[Input Boundary: Start]

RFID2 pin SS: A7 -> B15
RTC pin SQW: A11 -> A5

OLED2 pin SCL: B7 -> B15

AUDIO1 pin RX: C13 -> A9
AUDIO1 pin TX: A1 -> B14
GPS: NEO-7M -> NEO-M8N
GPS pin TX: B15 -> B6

[Input Boundary: End]
[Input Boundary: Start]

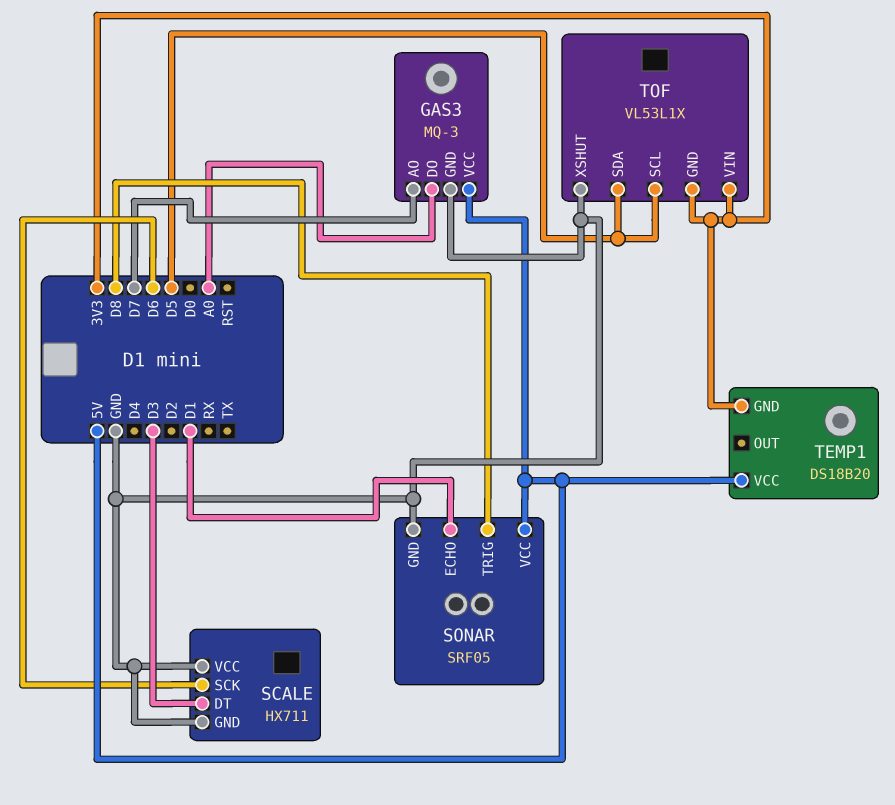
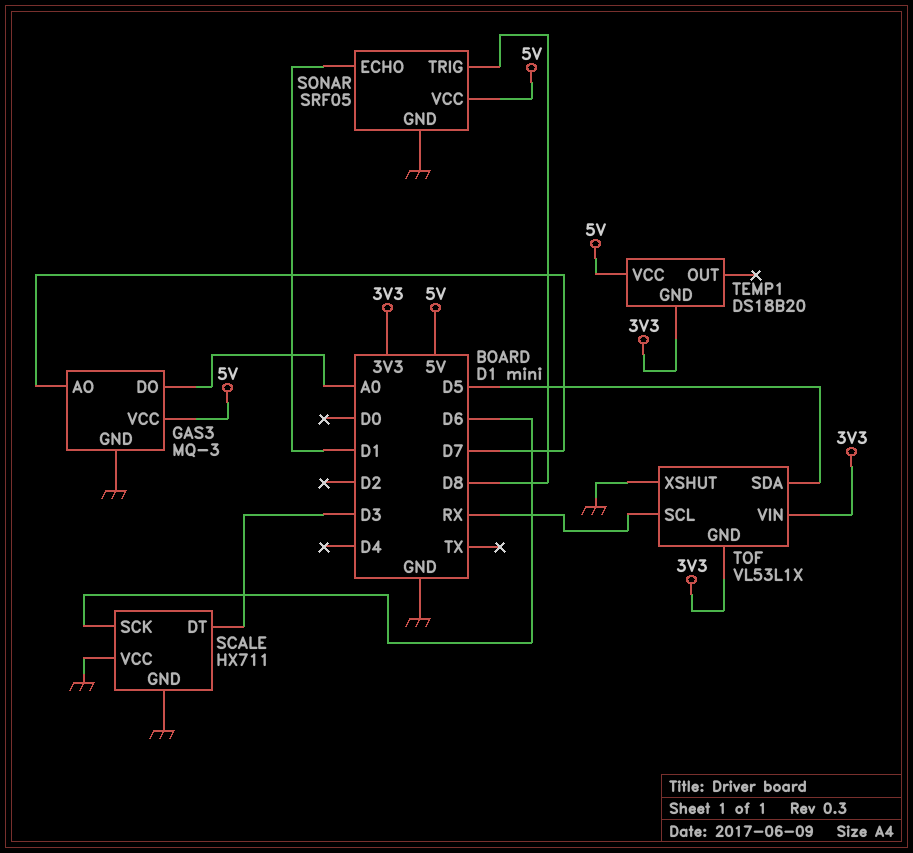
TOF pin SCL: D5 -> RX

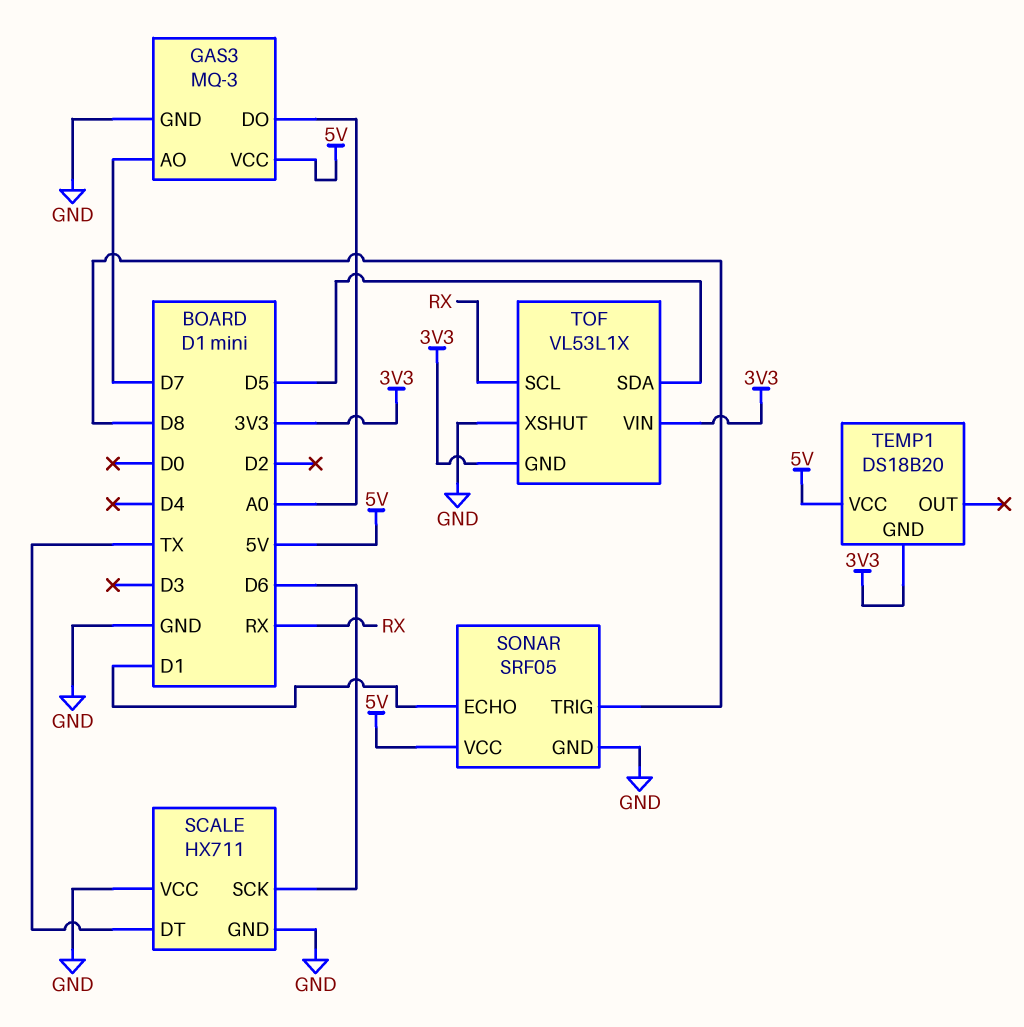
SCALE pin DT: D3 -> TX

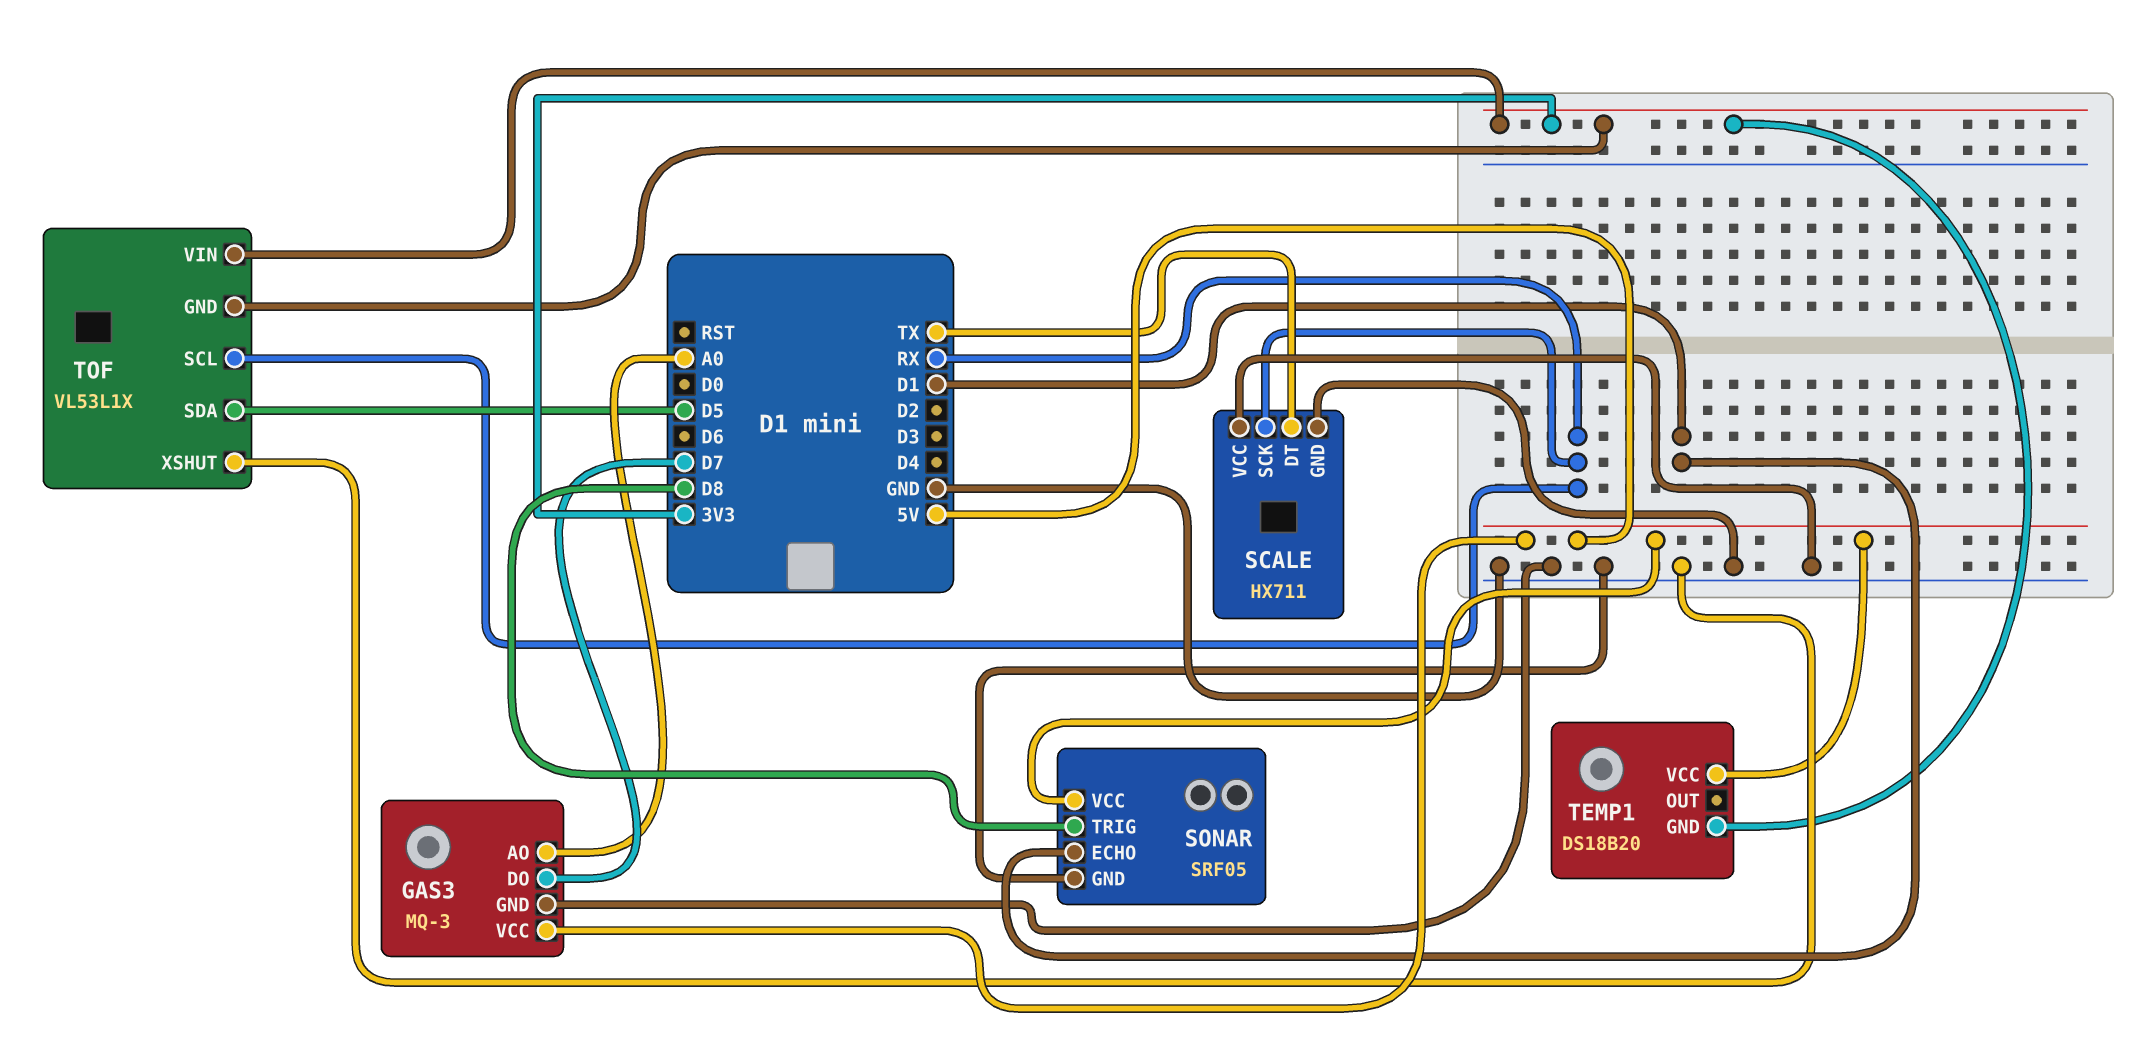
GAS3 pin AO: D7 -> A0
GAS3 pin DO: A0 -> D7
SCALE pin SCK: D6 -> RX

[Input Boundary: End]
[Input Boundary: Start]

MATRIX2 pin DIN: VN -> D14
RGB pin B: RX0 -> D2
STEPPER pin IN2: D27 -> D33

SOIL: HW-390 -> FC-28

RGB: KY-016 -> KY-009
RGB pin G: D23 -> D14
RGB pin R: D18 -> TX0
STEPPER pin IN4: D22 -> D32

[Input Boundary: End]

> [Prompt]
Only one stretch of the data above is needed. Restate it word for word, from the line containing "RFID2 pin SS: A7 -> B15" through the line containing "GPS pin TX: B15 -> B6", both ends included.

> [Task answer]
RFID2 pin SS: A7 -> B15
RTC pin SQW: A11 -> A5

OLED2 pin SCL: B7 -> B15

AUDIO1 pin RX: C13 -> A9
AUDIO1 pin TX: A1 -> B14
GPS: NEO-7M -> NEO-M8N
GPS pin TX: B15 -> B6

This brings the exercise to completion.